[Saved data entries]
=== Section Start ===
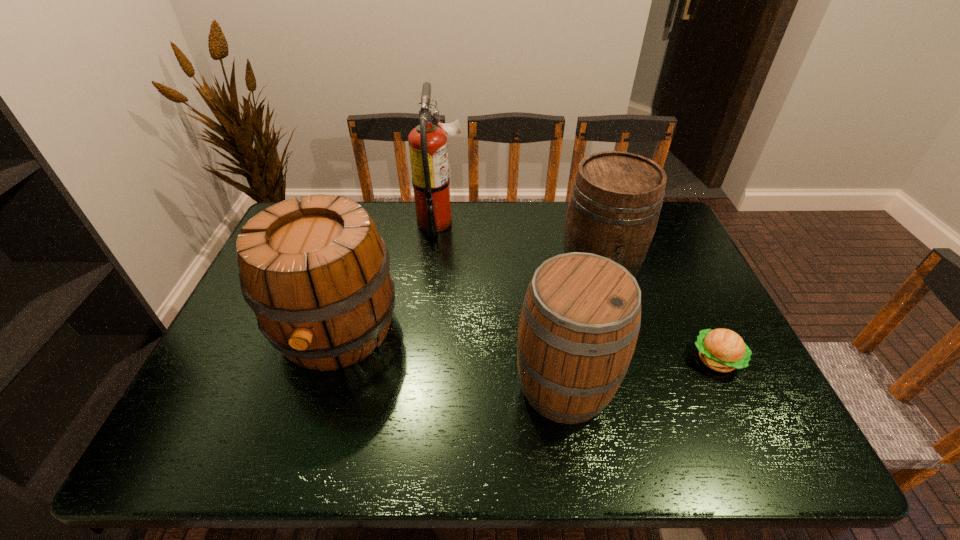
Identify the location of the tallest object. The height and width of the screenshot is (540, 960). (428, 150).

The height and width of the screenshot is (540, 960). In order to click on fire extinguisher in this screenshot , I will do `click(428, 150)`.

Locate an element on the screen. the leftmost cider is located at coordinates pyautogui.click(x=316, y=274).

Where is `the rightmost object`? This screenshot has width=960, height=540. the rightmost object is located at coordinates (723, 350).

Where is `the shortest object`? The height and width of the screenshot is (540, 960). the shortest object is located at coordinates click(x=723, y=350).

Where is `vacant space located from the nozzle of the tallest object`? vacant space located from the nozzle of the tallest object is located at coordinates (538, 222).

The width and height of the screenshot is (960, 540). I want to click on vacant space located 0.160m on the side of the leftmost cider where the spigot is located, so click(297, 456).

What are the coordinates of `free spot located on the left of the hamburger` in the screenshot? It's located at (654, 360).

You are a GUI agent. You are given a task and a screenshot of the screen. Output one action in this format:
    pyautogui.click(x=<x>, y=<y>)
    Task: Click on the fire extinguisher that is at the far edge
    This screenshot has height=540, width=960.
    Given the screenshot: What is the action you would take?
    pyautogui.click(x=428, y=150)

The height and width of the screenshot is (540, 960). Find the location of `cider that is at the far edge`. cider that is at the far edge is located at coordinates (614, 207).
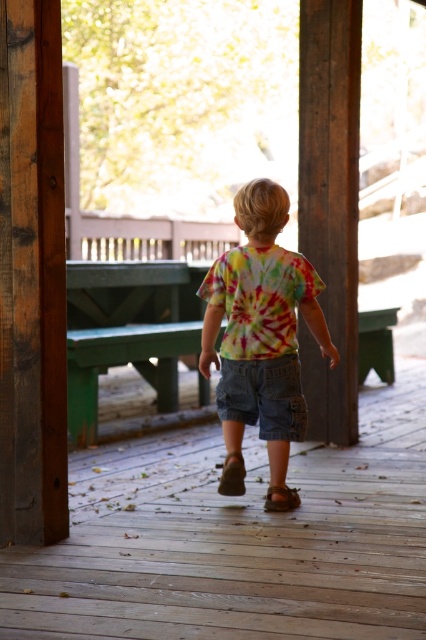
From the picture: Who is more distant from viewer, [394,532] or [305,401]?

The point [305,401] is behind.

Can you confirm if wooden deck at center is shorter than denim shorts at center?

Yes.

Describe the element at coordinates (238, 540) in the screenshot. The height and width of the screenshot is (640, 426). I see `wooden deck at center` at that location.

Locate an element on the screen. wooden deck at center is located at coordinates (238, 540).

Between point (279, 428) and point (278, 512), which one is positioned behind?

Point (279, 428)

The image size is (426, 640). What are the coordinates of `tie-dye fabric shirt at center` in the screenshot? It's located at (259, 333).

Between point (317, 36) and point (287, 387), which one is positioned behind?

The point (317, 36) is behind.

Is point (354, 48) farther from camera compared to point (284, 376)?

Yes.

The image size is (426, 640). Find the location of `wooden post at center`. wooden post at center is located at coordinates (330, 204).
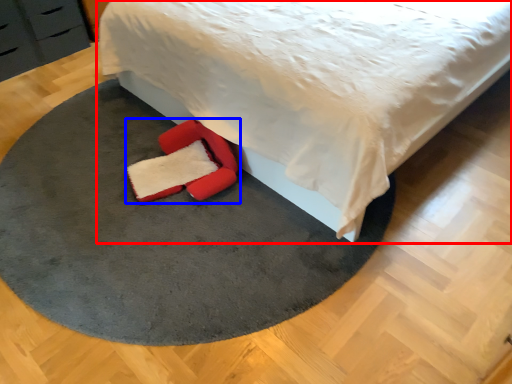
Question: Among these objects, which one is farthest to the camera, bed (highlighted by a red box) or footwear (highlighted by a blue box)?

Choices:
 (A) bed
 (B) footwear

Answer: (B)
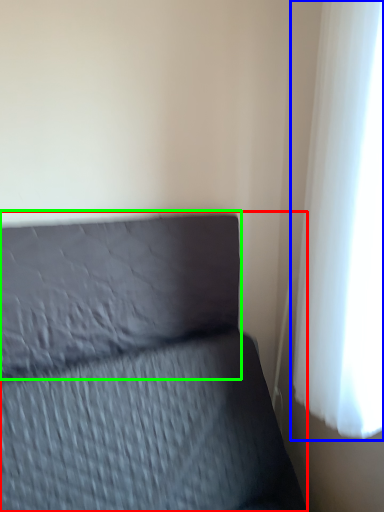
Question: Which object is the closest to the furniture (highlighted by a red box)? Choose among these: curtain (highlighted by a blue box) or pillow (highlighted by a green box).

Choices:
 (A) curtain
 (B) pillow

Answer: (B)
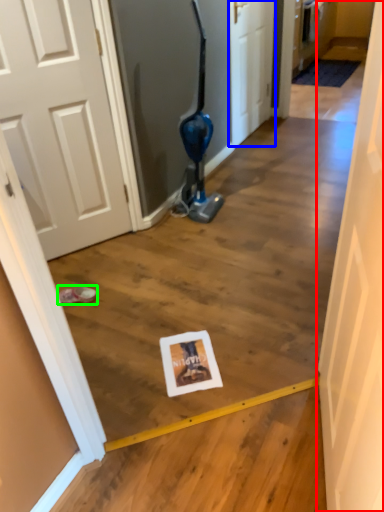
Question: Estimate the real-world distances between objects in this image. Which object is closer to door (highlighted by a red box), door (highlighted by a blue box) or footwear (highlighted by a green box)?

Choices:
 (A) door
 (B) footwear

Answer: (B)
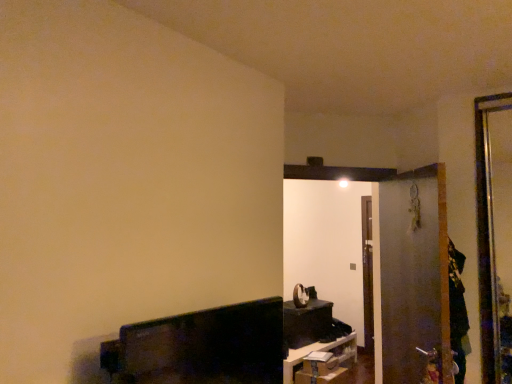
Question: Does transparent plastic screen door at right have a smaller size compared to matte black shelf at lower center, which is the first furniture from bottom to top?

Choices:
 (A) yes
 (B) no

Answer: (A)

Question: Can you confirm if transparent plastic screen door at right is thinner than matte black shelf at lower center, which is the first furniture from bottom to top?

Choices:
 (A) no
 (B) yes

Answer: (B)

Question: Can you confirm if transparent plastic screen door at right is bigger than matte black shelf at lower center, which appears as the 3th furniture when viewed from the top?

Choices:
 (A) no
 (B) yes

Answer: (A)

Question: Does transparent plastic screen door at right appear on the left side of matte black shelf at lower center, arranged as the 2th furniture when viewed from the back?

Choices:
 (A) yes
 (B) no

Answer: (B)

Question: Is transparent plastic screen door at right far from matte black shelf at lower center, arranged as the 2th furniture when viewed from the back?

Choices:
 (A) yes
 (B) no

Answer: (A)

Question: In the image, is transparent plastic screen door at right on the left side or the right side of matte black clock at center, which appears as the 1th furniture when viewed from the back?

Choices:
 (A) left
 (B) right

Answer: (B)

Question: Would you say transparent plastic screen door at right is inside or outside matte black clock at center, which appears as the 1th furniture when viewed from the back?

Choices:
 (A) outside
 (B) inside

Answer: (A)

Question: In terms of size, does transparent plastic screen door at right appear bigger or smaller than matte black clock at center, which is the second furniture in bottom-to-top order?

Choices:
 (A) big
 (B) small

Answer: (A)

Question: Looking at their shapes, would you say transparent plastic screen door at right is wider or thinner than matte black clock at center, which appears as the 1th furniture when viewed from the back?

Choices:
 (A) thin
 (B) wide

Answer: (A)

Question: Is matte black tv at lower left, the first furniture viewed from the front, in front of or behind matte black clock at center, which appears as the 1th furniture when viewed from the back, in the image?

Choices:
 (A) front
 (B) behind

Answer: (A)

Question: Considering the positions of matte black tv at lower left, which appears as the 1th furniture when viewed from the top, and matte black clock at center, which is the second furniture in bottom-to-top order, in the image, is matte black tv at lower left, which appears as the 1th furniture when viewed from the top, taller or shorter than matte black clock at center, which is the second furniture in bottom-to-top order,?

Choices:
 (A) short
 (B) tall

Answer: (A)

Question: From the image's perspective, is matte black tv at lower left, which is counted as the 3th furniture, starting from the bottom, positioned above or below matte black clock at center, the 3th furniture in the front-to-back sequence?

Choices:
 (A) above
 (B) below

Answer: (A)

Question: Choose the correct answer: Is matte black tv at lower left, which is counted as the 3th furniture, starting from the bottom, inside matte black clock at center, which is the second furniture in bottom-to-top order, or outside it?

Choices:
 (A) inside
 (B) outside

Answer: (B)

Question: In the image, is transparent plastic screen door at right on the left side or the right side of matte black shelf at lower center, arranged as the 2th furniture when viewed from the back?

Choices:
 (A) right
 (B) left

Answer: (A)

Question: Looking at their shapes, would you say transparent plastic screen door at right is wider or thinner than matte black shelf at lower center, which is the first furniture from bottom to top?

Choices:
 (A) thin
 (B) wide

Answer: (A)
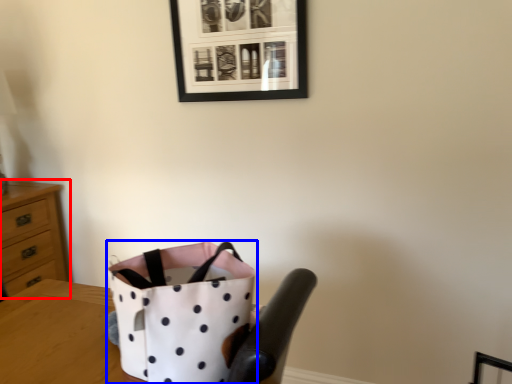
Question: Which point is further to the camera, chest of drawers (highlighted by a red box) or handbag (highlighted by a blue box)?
=== Section End ===
Swap "transparent plastic screen door" for "glass sliding door" everywhere in the data above, keeping everything else the same, and write out the full result without the pictures.

**Answer space:**
Identify the location of the tallest object. The height and width of the screenshot is (540, 960). (428, 150).

The height and width of the screenshot is (540, 960). In order to click on fire extinguisher in this screenshot , I will do `click(428, 150)`.

Locate an element on the screen. the leftmost cider is located at coordinates pyautogui.click(x=316, y=274).

Where is `the rightmost object`? This screenshot has width=960, height=540. the rightmost object is located at coordinates (723, 350).

Where is `the shortest object`? The height and width of the screenshot is (540, 960). the shortest object is located at coordinates click(x=723, y=350).

Where is `vacant space located from the nozzle of the tallest object`? vacant space located from the nozzle of the tallest object is located at coordinates (538, 222).

The width and height of the screenshot is (960, 540). I want to click on vacant space located 0.160m on the side of the leftmost cider where the spigot is located, so click(297, 456).

What are the coordinates of `free spot located on the left of the hamburger` in the screenshot? It's located at (654, 360).

You are a GUI agent. You are given a task and a screenshot of the screen. Output one action in this format:
    pyautogui.click(x=<x>, y=<y>)
    Task: Click on the fire extinguisher that is at the far edge
    This screenshot has height=540, width=960.
    Given the screenshot: What is the action you would take?
    pyautogui.click(x=428, y=150)

The height and width of the screenshot is (540, 960). Find the location of `cider that is at the far edge`. cider that is at the far edge is located at coordinates (614, 207).
From the picture: Who is more distant from viewer, [394,532] or [305,401]?

The point [305,401] is behind.

Can you confirm if wooden deck at center is shorter than denim shorts at center?

Yes.

Describe the element at coordinates (238, 540) in the screenshot. The height and width of the screenshot is (640, 426). I see `wooden deck at center` at that location.

Locate an element on the screen. wooden deck at center is located at coordinates (238, 540).

Between point (279, 428) and point (278, 512), which one is positioned behind?

Point (279, 428)

The image size is (426, 640). What are the coordinates of `tie-dye fabric shirt at center` in the screenshot? It's located at (259, 333).

Between point (317, 36) and point (287, 387), which one is positioned behind?

The point (317, 36) is behind.

Is point (354, 48) farther from camera compared to point (284, 376)?

Yes.

The image size is (426, 640). Find the location of `wooden post at center`. wooden post at center is located at coordinates (330, 204).
Question: Among these objects, which one is farthest to the camera, bed (highlighted by a red box) or footwear (highlighted by a blue box)?

Choices:
 (A) bed
 (B) footwear

Answer: (B)
Question: Which object is the closest to the furniture (highlighted by a red box)? Choose among these: curtain (highlighted by a blue box) or pillow (highlighted by a green box).

Choices:
 (A) curtain
 (B) pillow

Answer: (B)
Question: Estimate the real-world distances between objects in this image. Which object is closer to door (highlighted by a red box), door (highlighted by a blue box) or footwear (highlighted by a green box)?

Choices:
 (A) door
 (B) footwear

Answer: (B)
Question: Does glass sliding door at right have a smaller size compared to matte black shelf at lower center, which is the first furniture from bottom to top?

Choices:
 (A) yes
 (B) no

Answer: (A)

Question: Can you confirm if glass sliding door at right is thinner than matte black shelf at lower center, which is the first furniture from bottom to top?

Choices:
 (A) no
 (B) yes

Answer: (B)

Question: Can you confirm if glass sliding door at right is bigger than matte black shelf at lower center, which appears as the 3th furniture when viewed from the top?

Choices:
 (A) no
 (B) yes

Answer: (A)

Question: Does glass sliding door at right appear on the left side of matte black shelf at lower center, arranged as the 2th furniture when viewed from the back?

Choices:
 (A) yes
 (B) no

Answer: (B)

Question: Is glass sliding door at right far from matte black shelf at lower center, arranged as the 2th furniture when viewed from the back?

Choices:
 (A) yes
 (B) no

Answer: (A)

Question: In the image, is glass sliding door at right on the left side or the right side of matte black clock at center, which appears as the 1th furniture when viewed from the back?

Choices:
 (A) left
 (B) right

Answer: (B)

Question: Would you say glass sliding door at right is inside or outside matte black clock at center, which appears as the 1th furniture when viewed from the back?

Choices:
 (A) outside
 (B) inside

Answer: (A)

Question: In terms of size, does glass sliding door at right appear bigger or smaller than matte black clock at center, which is the second furniture in bottom-to-top order?

Choices:
 (A) big
 (B) small

Answer: (A)

Question: Looking at their shapes, would you say glass sliding door at right is wider or thinner than matte black clock at center, which appears as the 1th furniture when viewed from the back?

Choices:
 (A) thin
 (B) wide

Answer: (A)

Question: Is matte black tv at lower left, the first furniture viewed from the front, in front of or behind matte black clock at center, which appears as the 1th furniture when viewed from the back, in the image?

Choices:
 (A) front
 (B) behind

Answer: (A)

Question: Considering the positions of matte black tv at lower left, which appears as the 1th furniture when viewed from the top, and matte black clock at center, which is the second furniture in bottom-to-top order, in the image, is matte black tv at lower left, which appears as the 1th furniture when viewed from the top, taller or shorter than matte black clock at center, which is the second furniture in bottom-to-top order,?

Choices:
 (A) short
 (B) tall

Answer: (A)

Question: From the image's perspective, is matte black tv at lower left, which is counted as the 3th furniture, starting from the bottom, positioned above or below matte black clock at center, the 3th furniture in the front-to-back sequence?

Choices:
 (A) above
 (B) below

Answer: (A)

Question: Choose the correct answer: Is matte black tv at lower left, which is counted as the 3th furniture, starting from the bottom, inside matte black clock at center, which is the second furniture in bottom-to-top order, or outside it?

Choices:
 (A) inside
 (B) outside

Answer: (B)

Question: In the image, is glass sliding door at right on the left side or the right side of matte black shelf at lower center, arranged as the 2th furniture when viewed from the back?

Choices:
 (A) right
 (B) left

Answer: (A)

Question: Looking at their shapes, would you say glass sliding door at right is wider or thinner than matte black shelf at lower center, which is the first furniture from bottom to top?

Choices:
 (A) thin
 (B) wide

Answer: (A)
Question: Which point is further to the camera, chest of drawers (highlighted by a red box) or handbag (highlighted by a blue box)?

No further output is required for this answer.